(PROVIDED DATA)

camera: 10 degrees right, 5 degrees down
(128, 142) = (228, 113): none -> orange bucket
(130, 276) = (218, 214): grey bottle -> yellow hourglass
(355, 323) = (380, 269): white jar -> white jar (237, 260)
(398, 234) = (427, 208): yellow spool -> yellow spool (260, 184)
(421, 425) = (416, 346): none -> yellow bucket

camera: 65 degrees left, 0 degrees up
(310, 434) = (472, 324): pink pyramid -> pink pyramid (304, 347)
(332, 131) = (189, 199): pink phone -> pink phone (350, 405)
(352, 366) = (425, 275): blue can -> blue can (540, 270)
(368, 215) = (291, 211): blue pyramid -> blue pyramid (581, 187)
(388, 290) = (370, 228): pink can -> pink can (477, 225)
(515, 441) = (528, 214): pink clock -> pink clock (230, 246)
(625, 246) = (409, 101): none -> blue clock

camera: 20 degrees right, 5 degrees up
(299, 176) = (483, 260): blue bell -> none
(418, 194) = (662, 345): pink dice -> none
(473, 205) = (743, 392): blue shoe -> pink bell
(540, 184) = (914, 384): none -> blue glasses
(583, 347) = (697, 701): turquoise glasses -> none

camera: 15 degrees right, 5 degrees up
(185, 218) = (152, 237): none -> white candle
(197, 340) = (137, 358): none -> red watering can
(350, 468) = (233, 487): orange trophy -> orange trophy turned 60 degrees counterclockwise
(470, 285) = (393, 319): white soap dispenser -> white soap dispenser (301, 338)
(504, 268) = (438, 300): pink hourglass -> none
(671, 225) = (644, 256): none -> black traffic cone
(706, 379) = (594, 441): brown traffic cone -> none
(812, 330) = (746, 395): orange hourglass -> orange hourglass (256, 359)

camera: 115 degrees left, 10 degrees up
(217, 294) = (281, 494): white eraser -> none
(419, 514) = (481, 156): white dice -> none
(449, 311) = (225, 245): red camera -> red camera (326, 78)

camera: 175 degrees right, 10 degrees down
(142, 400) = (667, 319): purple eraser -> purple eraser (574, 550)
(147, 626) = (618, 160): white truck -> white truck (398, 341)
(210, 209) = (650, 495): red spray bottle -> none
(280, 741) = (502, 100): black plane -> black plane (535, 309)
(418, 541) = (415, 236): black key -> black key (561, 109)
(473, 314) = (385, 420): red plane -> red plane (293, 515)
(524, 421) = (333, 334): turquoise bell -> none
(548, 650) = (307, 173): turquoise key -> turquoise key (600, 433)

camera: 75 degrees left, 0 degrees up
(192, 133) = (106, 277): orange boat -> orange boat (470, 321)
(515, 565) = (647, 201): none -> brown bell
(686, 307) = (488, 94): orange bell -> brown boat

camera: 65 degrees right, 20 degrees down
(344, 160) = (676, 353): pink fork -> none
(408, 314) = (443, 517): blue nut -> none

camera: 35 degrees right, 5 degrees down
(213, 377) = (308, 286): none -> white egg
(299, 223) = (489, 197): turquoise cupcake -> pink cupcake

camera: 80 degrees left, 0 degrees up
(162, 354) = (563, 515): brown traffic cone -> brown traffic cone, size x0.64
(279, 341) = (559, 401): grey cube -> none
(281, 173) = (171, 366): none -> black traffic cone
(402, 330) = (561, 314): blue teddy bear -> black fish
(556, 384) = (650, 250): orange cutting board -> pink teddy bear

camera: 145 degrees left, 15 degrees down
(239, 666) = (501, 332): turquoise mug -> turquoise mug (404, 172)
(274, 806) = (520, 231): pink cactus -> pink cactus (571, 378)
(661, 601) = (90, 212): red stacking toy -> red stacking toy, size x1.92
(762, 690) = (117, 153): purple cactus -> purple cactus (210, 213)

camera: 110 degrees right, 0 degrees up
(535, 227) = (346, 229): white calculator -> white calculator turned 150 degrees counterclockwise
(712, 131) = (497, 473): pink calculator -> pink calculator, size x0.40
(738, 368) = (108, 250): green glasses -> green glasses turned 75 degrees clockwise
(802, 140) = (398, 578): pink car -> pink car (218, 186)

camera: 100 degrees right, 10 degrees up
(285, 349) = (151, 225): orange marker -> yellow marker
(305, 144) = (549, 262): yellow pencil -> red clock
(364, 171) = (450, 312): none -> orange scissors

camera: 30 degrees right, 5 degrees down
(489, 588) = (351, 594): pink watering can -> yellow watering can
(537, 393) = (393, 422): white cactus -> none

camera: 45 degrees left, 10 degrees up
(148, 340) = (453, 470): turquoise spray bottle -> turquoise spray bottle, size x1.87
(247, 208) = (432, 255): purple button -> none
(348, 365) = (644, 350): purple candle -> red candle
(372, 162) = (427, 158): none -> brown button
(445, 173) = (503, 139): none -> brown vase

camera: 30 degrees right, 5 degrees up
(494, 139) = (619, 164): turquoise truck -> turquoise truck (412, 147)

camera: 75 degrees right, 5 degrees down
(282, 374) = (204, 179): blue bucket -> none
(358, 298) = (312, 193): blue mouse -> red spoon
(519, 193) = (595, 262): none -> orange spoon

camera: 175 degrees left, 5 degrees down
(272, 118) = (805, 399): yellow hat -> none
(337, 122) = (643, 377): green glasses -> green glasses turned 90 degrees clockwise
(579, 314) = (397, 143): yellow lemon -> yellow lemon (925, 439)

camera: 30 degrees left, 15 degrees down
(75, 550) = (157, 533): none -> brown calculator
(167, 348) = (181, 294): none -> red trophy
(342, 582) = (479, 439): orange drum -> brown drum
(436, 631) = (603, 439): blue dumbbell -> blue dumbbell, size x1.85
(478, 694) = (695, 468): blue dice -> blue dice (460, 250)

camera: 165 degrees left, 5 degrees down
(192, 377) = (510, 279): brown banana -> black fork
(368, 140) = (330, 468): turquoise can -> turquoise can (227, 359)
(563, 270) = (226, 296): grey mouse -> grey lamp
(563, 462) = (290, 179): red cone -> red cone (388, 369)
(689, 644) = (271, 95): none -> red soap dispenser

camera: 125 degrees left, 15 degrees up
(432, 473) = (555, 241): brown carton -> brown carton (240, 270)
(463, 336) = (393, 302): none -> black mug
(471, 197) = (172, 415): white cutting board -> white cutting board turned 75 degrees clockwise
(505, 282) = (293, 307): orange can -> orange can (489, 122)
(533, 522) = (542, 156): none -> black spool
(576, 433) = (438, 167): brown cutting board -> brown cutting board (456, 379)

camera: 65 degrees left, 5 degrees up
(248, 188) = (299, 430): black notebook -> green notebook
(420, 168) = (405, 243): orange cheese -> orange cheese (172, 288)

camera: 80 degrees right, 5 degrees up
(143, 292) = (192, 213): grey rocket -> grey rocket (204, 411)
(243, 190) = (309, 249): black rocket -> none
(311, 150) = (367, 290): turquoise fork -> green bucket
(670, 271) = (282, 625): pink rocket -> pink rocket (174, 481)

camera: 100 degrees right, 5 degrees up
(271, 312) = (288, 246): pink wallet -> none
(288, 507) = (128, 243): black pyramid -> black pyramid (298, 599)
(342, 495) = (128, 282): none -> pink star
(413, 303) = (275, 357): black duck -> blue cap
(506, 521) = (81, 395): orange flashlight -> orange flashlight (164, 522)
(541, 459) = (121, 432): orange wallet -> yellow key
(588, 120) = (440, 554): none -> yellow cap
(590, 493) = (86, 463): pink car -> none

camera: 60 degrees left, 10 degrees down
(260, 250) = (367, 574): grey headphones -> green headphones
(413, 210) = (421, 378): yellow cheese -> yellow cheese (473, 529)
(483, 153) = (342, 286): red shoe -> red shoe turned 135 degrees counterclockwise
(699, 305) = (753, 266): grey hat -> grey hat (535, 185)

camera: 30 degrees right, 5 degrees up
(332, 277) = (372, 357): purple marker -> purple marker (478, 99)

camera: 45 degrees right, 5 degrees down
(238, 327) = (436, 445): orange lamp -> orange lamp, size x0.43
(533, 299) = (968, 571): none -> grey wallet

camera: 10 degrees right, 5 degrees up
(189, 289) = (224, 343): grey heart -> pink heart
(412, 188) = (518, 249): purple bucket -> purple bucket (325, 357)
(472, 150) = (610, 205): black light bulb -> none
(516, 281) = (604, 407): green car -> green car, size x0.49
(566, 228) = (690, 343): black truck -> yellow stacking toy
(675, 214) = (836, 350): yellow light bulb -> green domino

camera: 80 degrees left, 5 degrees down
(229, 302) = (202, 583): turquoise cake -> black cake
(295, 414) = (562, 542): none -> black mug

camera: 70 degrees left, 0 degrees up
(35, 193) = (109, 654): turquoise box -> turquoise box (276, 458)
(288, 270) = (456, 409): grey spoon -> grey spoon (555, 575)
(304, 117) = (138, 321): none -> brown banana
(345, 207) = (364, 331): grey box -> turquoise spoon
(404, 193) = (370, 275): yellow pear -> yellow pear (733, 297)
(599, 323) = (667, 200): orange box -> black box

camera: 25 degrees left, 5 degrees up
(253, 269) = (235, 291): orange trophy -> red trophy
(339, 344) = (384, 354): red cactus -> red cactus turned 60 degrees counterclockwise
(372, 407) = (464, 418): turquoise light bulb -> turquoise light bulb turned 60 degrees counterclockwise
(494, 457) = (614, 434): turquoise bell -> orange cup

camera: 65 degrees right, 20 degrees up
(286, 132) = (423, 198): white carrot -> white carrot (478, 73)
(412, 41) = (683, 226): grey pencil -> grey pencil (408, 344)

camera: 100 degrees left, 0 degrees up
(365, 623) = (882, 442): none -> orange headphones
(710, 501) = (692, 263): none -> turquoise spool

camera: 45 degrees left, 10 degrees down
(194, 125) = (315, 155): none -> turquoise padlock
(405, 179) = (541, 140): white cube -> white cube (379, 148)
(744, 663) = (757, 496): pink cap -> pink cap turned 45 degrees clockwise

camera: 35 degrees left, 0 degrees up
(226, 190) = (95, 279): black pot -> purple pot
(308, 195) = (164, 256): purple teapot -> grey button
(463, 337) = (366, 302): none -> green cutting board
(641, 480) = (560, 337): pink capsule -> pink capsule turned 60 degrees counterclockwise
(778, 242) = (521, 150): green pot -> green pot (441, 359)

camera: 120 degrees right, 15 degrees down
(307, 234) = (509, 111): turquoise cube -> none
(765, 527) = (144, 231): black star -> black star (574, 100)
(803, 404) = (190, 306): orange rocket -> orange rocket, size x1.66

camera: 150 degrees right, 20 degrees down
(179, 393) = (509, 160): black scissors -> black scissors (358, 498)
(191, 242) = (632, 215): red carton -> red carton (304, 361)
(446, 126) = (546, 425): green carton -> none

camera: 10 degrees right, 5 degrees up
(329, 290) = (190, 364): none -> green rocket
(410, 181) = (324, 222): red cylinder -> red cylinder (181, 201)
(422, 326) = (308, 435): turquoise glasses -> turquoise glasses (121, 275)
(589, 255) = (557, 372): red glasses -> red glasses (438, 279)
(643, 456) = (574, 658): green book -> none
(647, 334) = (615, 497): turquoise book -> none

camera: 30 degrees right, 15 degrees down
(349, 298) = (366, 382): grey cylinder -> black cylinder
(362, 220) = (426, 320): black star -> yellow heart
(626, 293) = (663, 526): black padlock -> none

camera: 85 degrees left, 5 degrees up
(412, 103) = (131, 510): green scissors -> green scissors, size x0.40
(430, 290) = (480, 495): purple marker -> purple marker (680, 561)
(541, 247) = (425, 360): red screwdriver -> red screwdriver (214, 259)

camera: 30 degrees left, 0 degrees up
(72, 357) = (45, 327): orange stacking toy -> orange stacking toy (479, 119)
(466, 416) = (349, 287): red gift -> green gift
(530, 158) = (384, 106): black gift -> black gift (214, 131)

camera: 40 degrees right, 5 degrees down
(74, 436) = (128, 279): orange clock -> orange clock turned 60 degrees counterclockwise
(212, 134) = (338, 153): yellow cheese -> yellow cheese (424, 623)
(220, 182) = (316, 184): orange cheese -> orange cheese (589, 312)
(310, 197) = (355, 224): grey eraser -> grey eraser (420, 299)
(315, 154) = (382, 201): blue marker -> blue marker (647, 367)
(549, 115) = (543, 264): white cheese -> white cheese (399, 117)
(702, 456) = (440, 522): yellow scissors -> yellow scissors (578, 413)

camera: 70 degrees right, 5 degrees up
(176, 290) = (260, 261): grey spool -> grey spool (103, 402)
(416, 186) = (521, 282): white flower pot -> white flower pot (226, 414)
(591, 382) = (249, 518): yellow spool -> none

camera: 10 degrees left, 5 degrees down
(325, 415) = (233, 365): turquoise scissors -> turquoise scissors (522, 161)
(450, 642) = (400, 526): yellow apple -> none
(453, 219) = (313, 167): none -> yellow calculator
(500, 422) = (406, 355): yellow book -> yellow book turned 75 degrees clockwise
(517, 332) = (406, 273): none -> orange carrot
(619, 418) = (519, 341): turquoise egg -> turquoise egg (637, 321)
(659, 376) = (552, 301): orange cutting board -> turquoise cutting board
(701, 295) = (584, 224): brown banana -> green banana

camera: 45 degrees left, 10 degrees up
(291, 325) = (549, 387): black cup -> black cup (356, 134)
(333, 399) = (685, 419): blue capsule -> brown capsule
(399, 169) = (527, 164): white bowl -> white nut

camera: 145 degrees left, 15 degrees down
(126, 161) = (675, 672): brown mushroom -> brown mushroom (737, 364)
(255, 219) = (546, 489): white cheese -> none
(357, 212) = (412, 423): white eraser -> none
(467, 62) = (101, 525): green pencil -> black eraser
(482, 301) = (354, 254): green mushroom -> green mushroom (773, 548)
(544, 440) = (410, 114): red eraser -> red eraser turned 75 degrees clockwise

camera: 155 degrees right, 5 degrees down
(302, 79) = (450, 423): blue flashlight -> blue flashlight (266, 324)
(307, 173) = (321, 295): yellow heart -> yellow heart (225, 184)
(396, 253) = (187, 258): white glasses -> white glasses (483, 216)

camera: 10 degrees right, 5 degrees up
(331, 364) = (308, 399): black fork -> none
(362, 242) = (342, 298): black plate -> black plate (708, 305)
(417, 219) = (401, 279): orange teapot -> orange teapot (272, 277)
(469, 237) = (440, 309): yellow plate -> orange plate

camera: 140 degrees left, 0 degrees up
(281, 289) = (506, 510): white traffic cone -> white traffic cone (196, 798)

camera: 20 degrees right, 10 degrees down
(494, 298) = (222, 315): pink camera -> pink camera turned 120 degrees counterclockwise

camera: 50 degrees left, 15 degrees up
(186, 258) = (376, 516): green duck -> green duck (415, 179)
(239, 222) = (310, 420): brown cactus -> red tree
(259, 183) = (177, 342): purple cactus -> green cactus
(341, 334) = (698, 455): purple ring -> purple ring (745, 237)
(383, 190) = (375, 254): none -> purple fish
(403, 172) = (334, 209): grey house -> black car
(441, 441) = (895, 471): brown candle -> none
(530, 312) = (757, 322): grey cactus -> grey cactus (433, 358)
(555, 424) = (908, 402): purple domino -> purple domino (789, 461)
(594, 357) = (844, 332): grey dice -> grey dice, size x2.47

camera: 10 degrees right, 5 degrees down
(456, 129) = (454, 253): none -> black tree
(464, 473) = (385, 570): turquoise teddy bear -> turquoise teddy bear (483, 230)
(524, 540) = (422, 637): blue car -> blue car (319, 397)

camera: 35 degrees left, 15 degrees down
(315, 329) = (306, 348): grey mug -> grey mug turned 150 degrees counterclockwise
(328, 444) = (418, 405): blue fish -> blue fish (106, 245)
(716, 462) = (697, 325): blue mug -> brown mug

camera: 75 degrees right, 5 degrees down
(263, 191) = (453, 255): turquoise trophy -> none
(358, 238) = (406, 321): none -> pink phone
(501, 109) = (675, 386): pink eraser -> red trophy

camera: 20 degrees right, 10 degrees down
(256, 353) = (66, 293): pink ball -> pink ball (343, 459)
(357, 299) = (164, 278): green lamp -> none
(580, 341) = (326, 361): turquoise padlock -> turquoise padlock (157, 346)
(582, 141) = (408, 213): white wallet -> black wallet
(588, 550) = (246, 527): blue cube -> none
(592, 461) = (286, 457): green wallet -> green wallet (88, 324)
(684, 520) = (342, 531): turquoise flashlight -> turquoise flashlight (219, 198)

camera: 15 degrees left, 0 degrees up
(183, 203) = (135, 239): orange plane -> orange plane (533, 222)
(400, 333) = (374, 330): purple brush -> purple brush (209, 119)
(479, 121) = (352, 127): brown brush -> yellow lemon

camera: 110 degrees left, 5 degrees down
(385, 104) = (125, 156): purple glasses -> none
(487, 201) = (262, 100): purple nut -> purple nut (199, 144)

(End PROVIDED DATA)

**EXERCISE:**
Begin with the first line of the data above and, please, print each line exactly until you have printed the line containing "camera: 115 degrees left, 10 degrees up"; print nothing else.

**ANSWER BELOW:**
camera: 10 degrees right, 5 degrees down
(128, 142) = (228, 113): none -> orange bucket
(130, 276) = (218, 214): grey bottle -> yellow hourglass
(355, 323) = (380, 269): white jar -> white jar (237, 260)
(398, 234) = (427, 208): yellow spool -> yellow spool (260, 184)
(421, 425) = (416, 346): none -> yellow bucket

camera: 65 degrees left, 0 degrees up
(310, 434) = (472, 324): pink pyramid -> pink pyramid (304, 347)
(332, 131) = (189, 199): pink phone -> pink phone (350, 405)
(352, 366) = (425, 275): blue can -> blue can (540, 270)
(368, 215) = (291, 211): blue pyramid -> blue pyramid (581, 187)
(388, 290) = (370, 228): pink can -> pink can (477, 225)
(515, 441) = (528, 214): pink clock -> pink clock (230, 246)
(625, 246) = (409, 101): none -> blue clock

camera: 20 degrees right, 5 degrees up
(299, 176) = (483, 260): blue bell -> none
(418, 194) = (662, 345): pink dice -> none
(473, 205) = (743, 392): blue shoe -> pink bell
(540, 184) = (914, 384): none -> blue glasses
(583, 347) = (697, 701): turquoise glasses -> none

camera: 15 degrees right, 5 degrees up
(185, 218) = (152, 237): none -> white candle
(197, 340) = (137, 358): none -> red watering can
(350, 468) = (233, 487): orange trophy -> orange trophy turned 60 degrees counterclockwise
(470, 285) = (393, 319): white soap dispenser -> white soap dispenser (301, 338)
(504, 268) = (438, 300): pink hourglass -> none
(671, 225) = (644, 256): none -> black traffic cone
(706, 379) = (594, 441): brown traffic cone -> none
(812, 330) = (746, 395): orange hourglass -> orange hourglass (256, 359)

camera: 115 degrees left, 10 degrees up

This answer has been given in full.